### [RECORDED INFORMATION]
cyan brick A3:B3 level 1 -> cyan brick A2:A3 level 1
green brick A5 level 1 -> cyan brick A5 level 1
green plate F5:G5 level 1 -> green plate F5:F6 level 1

...

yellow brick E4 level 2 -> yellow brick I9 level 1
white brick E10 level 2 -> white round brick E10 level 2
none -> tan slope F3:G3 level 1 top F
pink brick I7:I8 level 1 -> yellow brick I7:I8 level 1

### [WORK TO BE COMPLETED]
Filter the entries above down to the lines containing the word "cyan".

### [RESPONSE TO THE TASK]
cyan brick A3:B3 level 1 -> cyan brick A2:A3 level 1
green brick A5 level 1 -> cyan brick A5 level 1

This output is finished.